*Required work*: From the first line to the last, copy the material exactly and leave the pictures out.

*Stored data*:
+ + + + + + +
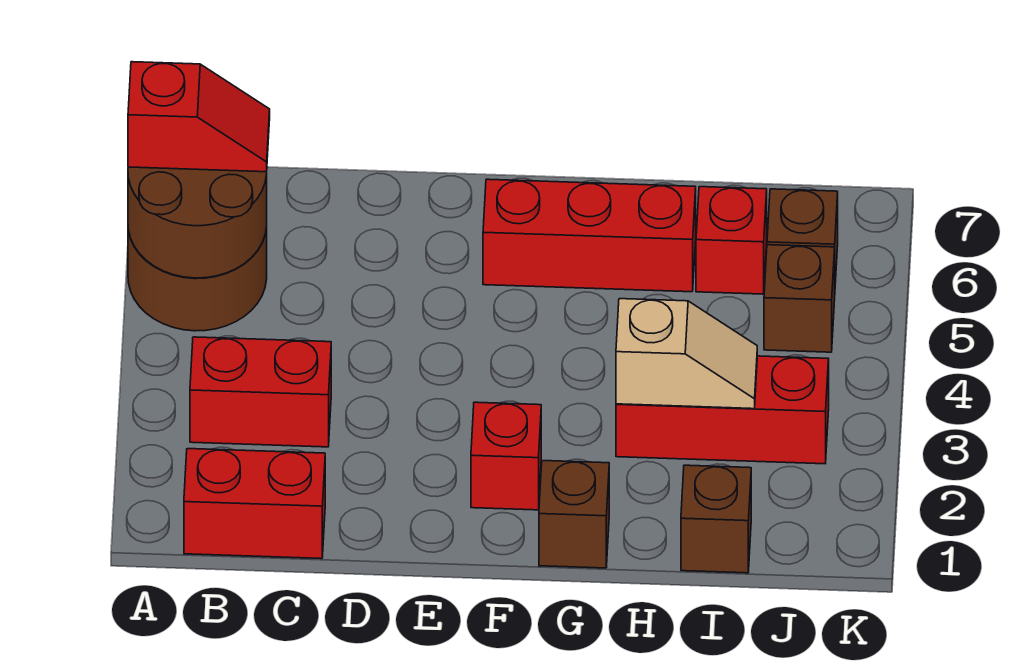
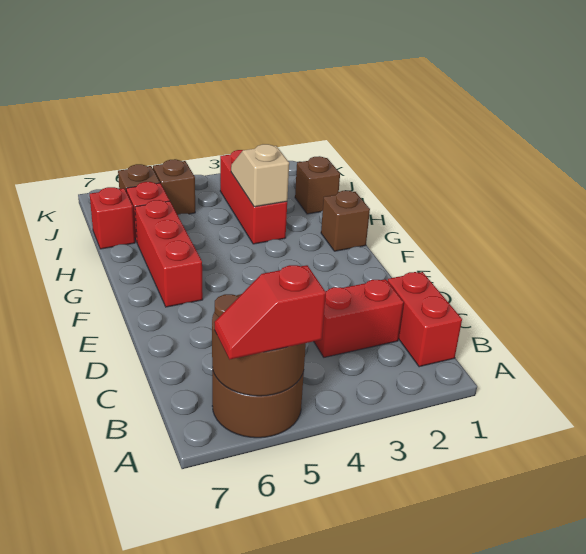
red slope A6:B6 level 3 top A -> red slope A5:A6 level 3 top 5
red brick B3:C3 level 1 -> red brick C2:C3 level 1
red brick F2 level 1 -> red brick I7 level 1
+ + + + + + +
*Answer below*:
red slope A6:B6 level 3 top A -> red slope A5:A6 level 3 top 5
red brick B3:C3 level 1 -> red brick C2:C3 level 1
red brick F2 level 1 -> red brick I7 level 1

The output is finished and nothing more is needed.